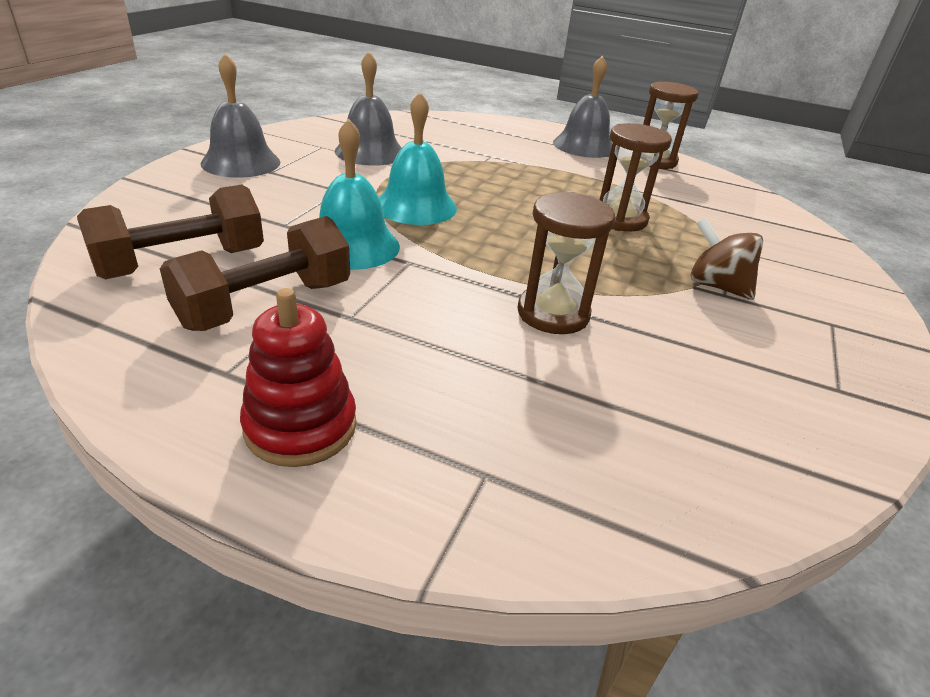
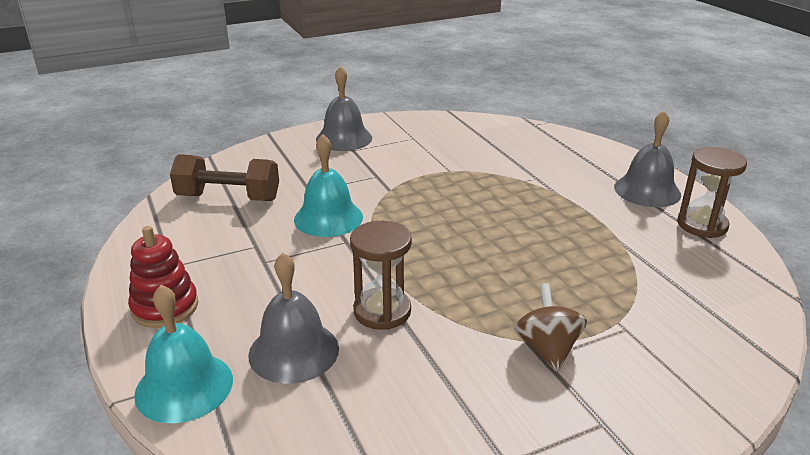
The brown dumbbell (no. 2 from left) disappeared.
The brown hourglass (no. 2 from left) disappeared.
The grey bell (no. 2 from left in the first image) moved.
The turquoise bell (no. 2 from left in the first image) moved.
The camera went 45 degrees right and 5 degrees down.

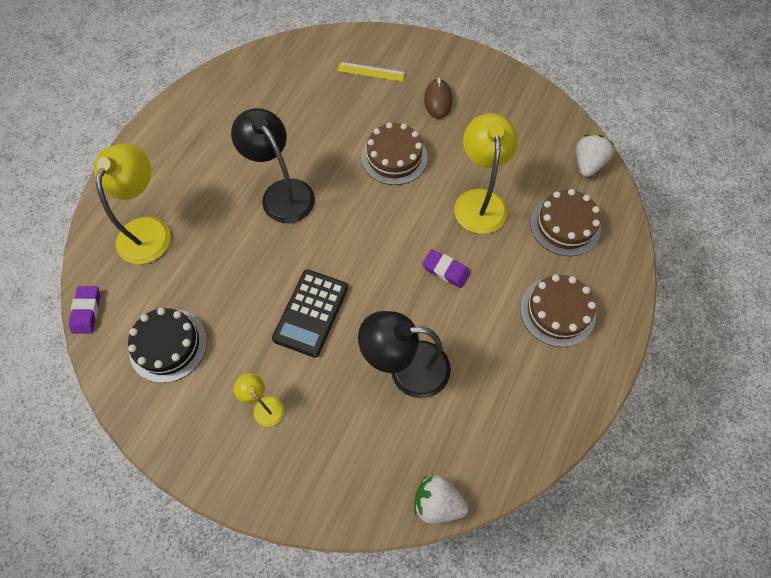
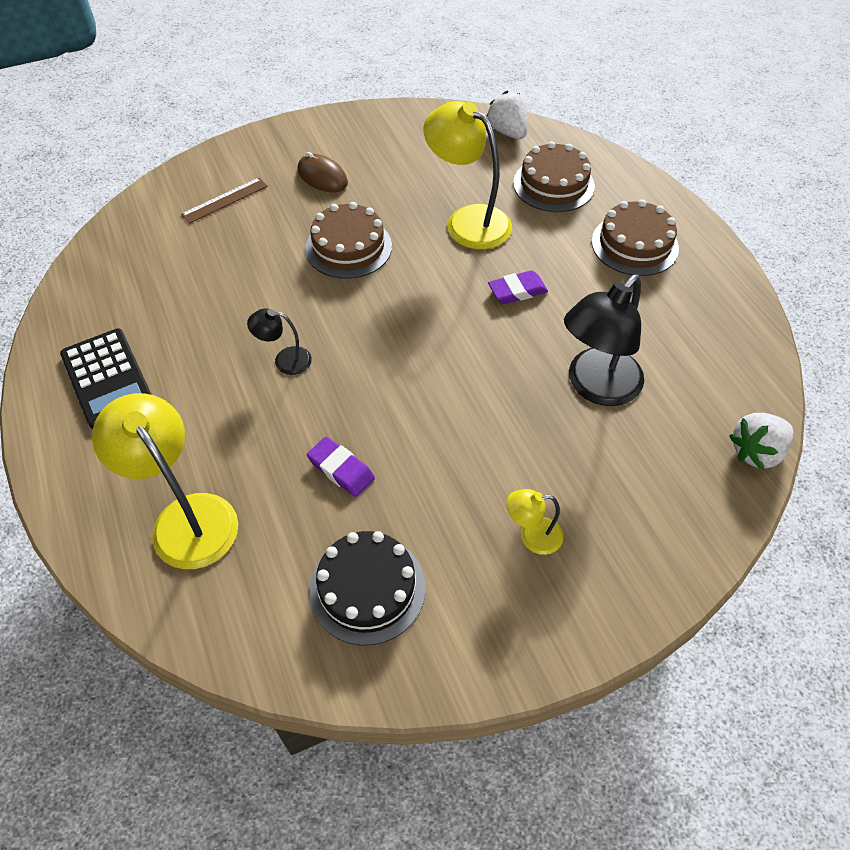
The purple eraser (no. 1 from left) moved.
The black calculator moved.
The yellow ruler became the brown ruler.
The black lamp (no. 1 from left) changed to 0.50 times the size.
The camera went 50 degrees left and 10 degrees down.

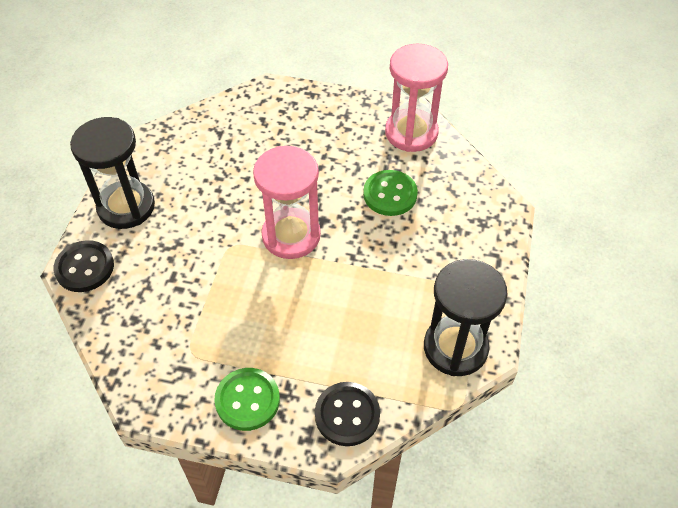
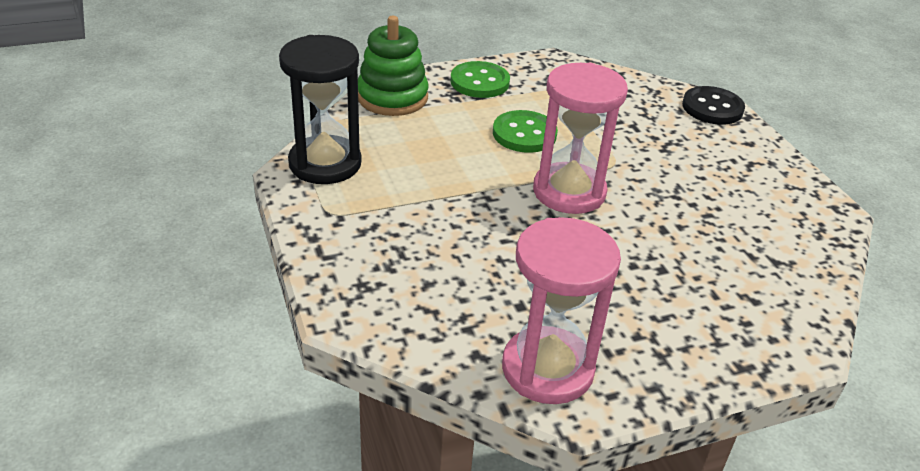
The black hourglass (no. 1 from left) disappeared.
The green button (no. 2 from left) moved.
The black button (no. 2 from left) was replaced by the green stacking toy.
The camera went 145 degrees right and 15 degrees down.

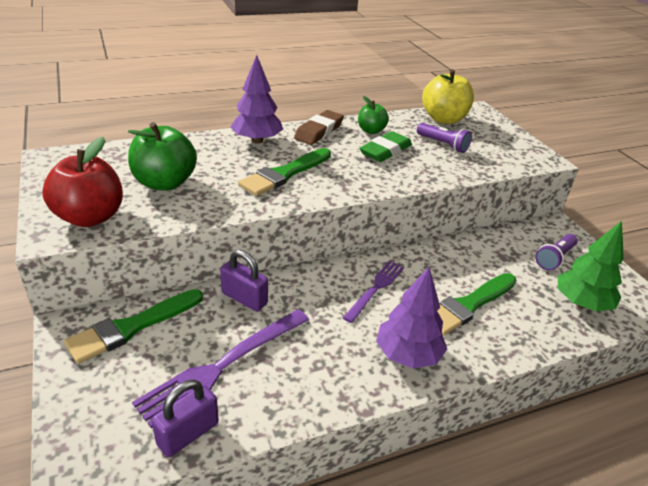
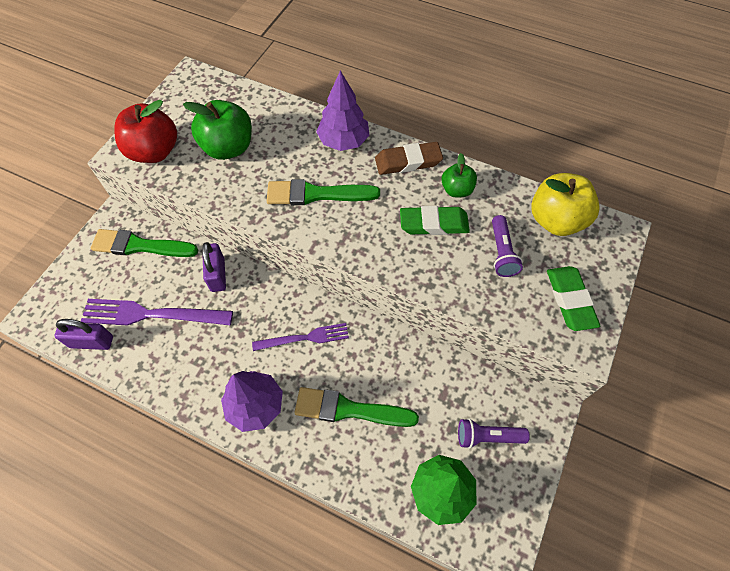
The green eraser (no. 2 from left) appeared.
The camera went 50 degrees right and 25 degrees up.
• • •
■ **Required action**
The expected output is every line from the material above where "image" can be found.

■ **Your response**
The grey bell (no. 2 from left in the first image) moved.
The turquoise bell (no. 2 from left in the first image) moved.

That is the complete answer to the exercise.